## THE TASK
Take the data and return it in full. Change nothing.

## DATA UNDER STUDY
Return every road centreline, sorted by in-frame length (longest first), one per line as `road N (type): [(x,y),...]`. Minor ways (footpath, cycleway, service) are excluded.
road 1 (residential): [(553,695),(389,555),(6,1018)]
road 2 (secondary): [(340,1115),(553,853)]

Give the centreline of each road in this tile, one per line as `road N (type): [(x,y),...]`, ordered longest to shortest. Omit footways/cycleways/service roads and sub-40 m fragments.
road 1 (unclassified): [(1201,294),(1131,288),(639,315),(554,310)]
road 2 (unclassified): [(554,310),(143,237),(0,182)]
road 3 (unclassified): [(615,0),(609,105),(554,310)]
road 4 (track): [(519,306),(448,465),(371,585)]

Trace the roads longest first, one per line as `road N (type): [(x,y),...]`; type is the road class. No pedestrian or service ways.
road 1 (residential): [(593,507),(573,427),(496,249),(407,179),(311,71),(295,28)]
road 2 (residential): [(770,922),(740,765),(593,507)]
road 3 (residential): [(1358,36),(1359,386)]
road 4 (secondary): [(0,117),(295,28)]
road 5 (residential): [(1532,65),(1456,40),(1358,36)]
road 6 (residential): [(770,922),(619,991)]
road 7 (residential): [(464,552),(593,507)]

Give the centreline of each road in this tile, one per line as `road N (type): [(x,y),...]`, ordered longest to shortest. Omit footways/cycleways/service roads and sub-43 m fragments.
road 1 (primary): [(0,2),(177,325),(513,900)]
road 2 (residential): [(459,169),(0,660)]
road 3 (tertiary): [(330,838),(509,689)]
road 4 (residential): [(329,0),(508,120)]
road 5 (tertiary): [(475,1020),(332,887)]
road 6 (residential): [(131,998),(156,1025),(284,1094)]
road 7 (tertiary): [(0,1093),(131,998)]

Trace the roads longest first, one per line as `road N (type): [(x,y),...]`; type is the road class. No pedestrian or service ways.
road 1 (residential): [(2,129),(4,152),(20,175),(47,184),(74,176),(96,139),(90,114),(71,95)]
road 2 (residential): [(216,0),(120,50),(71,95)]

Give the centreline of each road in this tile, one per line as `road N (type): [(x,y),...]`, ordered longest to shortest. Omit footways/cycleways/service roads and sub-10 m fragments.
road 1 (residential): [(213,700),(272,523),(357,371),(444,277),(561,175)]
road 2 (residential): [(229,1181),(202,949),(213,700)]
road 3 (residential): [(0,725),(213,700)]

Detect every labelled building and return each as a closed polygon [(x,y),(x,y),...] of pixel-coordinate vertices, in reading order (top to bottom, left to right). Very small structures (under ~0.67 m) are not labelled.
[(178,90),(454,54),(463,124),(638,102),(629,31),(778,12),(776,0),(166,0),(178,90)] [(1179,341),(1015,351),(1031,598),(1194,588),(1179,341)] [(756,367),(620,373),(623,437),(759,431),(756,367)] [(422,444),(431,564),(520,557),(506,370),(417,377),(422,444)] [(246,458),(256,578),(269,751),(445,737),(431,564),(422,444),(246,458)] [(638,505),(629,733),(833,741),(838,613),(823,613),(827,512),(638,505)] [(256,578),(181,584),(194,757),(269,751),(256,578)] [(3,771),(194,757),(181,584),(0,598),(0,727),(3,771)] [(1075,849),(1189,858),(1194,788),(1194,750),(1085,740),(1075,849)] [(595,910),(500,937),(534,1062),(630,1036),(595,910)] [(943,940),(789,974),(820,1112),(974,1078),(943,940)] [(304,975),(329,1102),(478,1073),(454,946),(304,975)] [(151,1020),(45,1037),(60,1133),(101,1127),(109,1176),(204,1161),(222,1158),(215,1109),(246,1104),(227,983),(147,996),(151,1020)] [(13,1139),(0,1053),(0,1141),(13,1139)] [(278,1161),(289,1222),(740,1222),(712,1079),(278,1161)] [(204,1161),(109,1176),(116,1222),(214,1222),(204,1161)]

## RESULT
Return every road centreline, sorted by in-frame length (longest first), one per line as `road N (type): [(x,y),...]`. Minor ways (footpath, cycleway, service) are excluded.
road 1 (residential): [(553,695),(389,555),(6,1018)]
road 2 (secondary): [(340,1115),(553,853)]

Give the centreline of each road in this tile, one per line as `road N (type): [(x,y),...]`, ordered longest to shortest. Omit footways/cycleways/service roads and sub-40 m fragments.
road 1 (unclassified): [(1201,294),(1131,288),(639,315),(554,310)]
road 2 (unclassified): [(554,310),(143,237),(0,182)]
road 3 (unclassified): [(615,0),(609,105),(554,310)]
road 4 (track): [(519,306),(448,465),(371,585)]

Trace the roads longest first, one per line as `road N (type): [(x,y),...]`; type is the road class. No pedestrian or service ways.
road 1 (residential): [(593,507),(573,427),(496,249),(407,179),(311,71),(295,28)]
road 2 (residential): [(770,922),(740,765),(593,507)]
road 3 (residential): [(1358,36),(1359,386)]
road 4 (secondary): [(0,117),(295,28)]
road 5 (residential): [(1532,65),(1456,40),(1358,36)]
road 6 (residential): [(770,922),(619,991)]
road 7 (residential): [(464,552),(593,507)]

Give the centreline of each road in this tile, one per line as `road N (type): [(x,y),...]`, ordered longest to shortest. Omit footways/cycleways/service roads and sub-43 m fragments.
road 1 (primary): [(0,2),(177,325),(513,900)]
road 2 (residential): [(459,169),(0,660)]
road 3 (tertiary): [(330,838),(509,689)]
road 4 (residential): [(329,0),(508,120)]
road 5 (tertiary): [(475,1020),(332,887)]
road 6 (residential): [(131,998),(156,1025),(284,1094)]
road 7 (tertiary): [(0,1093),(131,998)]

Trace the roads longest first, one per line as `road N (type): [(x,y),...]`; type is the road class. No pedestrian or service ways.
road 1 (residential): [(2,129),(4,152),(20,175),(47,184),(74,176),(96,139),(90,114),(71,95)]
road 2 (residential): [(216,0),(120,50),(71,95)]

Give the centreline of each road in this tile, one per line as `road N (type): [(x,y),...]`, ordered longest to shortest. Omit footways/cycleways/service roads and sub-10 m fragments.
road 1 (residential): [(213,700),(272,523),(357,371),(444,277),(561,175)]
road 2 (residential): [(229,1181),(202,949),(213,700)]
road 3 (residential): [(0,725),(213,700)]

Detect every labelled building and return each as a closed polygon [(x,y),(x,y),...] of pixel-coordinate vertices, in reading order (top to bottom, left to right). Very small structures (under ~0.67 m) are not labelled.
[(178,90),(454,54),(463,124),(638,102),(629,31),(778,12),(776,0),(166,0),(178,90)] [(1179,341),(1015,351),(1031,598),(1194,588),(1179,341)] [(756,367),(620,373),(623,437),(759,431),(756,367)] [(422,444),(431,564),(520,557),(506,370),(417,377),(422,444)] [(246,458),(256,578),(269,751),(445,737),(431,564),(422,444),(246,458)] [(638,505),(629,733),(833,741),(838,613),(823,613),(827,512),(638,505)] [(256,578),(181,584),(194,757),(269,751),(256,578)] [(3,771),(194,757),(181,584),(0,598),(0,727),(3,771)] [(1075,849),(1189,858),(1194,788),(1194,750),(1085,740),(1075,849)] [(595,910),(500,937),(534,1062),(630,1036),(595,910)] [(943,940),(789,974),(820,1112),(974,1078),(943,940)] [(304,975),(329,1102),(478,1073),(454,946),(304,975)] [(151,1020),(45,1037),(60,1133),(101,1127),(109,1176),(204,1161),(222,1158),(215,1109),(246,1104),(227,983),(147,996),(151,1020)] [(13,1139),(0,1053),(0,1141),(13,1139)] [(278,1161),(289,1222),(740,1222),(712,1079),(278,1161)] [(204,1161),(109,1176),(116,1222),(214,1222),(204,1161)]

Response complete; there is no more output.